ASSIGNMENT
A faithful copy of the data is the goal; set it down exactly, without the images.

RECORDS FOR THE TASK
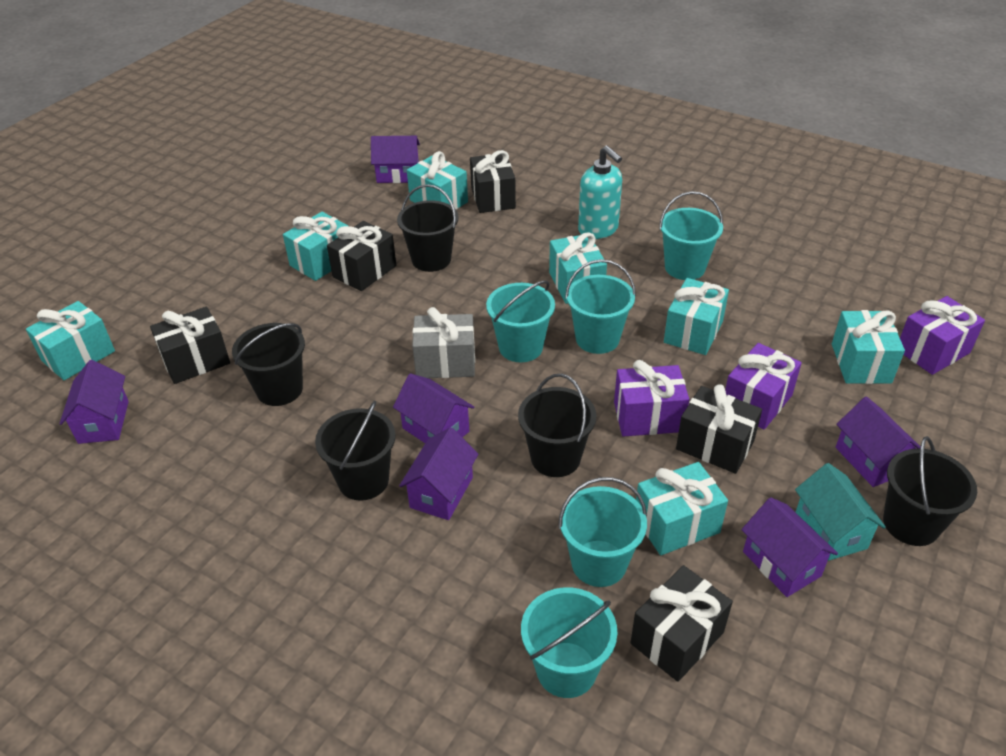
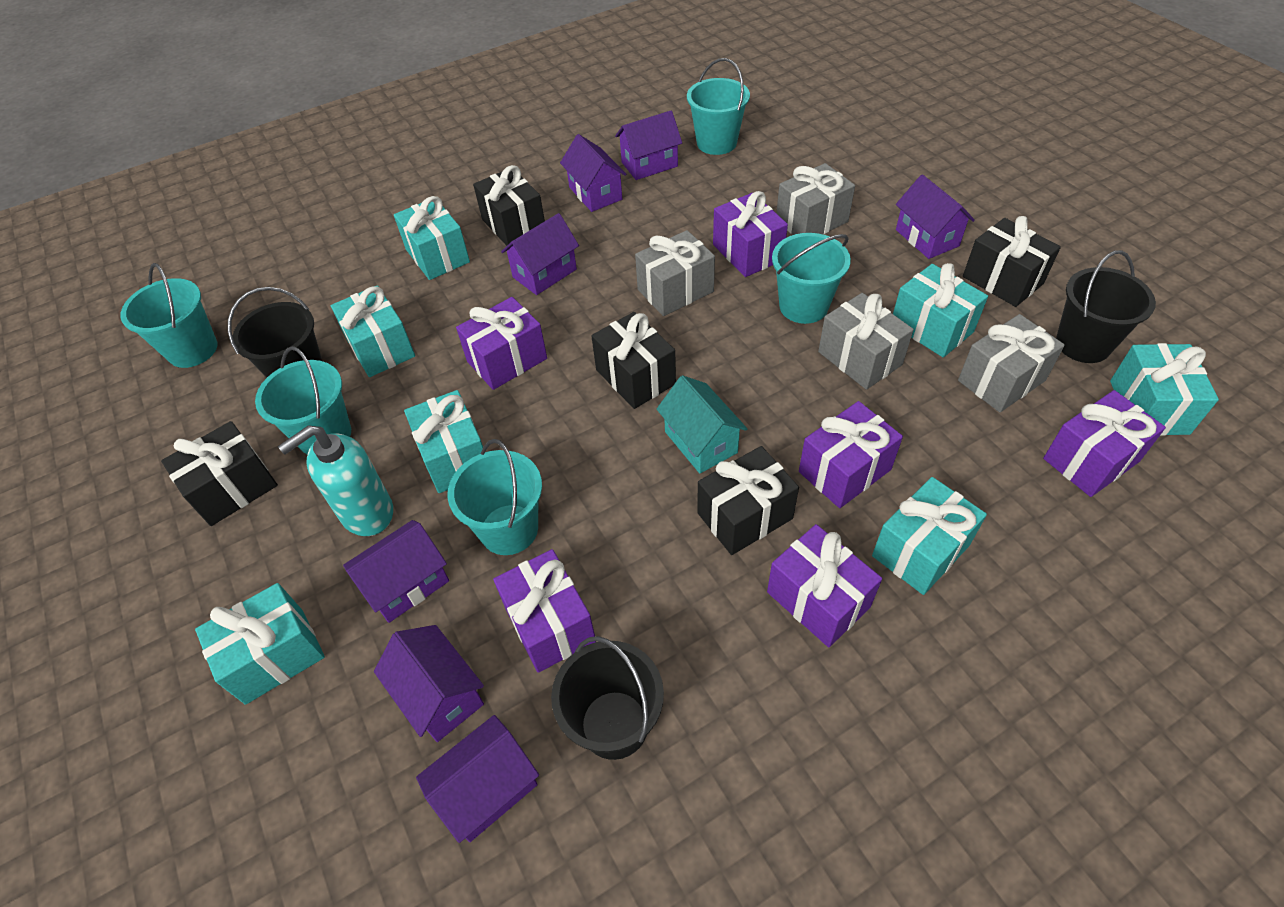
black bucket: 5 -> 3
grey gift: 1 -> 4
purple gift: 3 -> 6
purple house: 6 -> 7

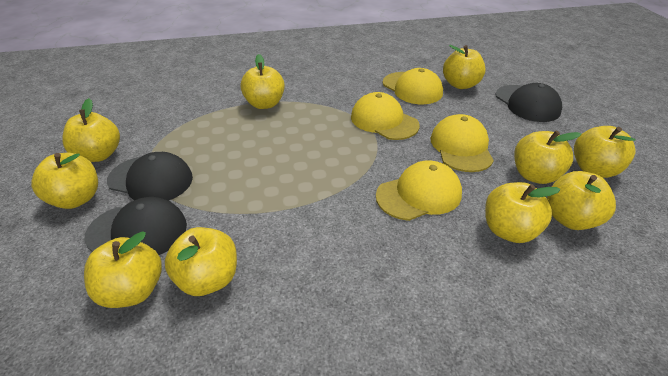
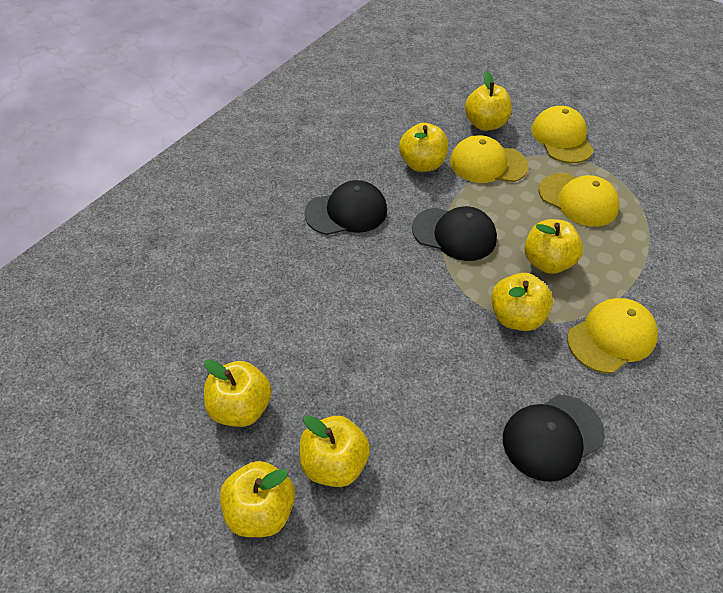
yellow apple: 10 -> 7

PROBLEM SOLUTION
black bucket: 5 -> 3
grey gift: 1 -> 4
purple gift: 3 -> 6
purple house: 6 -> 7

yellow apple: 10 -> 7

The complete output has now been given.